**MATERIAL PROVIDED**
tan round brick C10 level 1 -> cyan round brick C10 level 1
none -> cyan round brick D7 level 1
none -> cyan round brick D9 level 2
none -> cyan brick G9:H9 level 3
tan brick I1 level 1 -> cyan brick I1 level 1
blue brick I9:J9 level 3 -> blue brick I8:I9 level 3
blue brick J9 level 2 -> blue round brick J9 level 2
---
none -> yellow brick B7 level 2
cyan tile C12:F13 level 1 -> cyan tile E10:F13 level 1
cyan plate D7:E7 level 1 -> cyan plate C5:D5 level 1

**WHAT TO PRODUCE**
Show all of the lines above in which "round" is present.

**REPLY TO THE TASK**
tan round brick C10 level 1 -> cyan round brick C10 level 1
none -> cyan round brick D7 level 1
none -> cyan round brick D9 level 2
blue brick J9 level 2 -> blue round brick J9 level 2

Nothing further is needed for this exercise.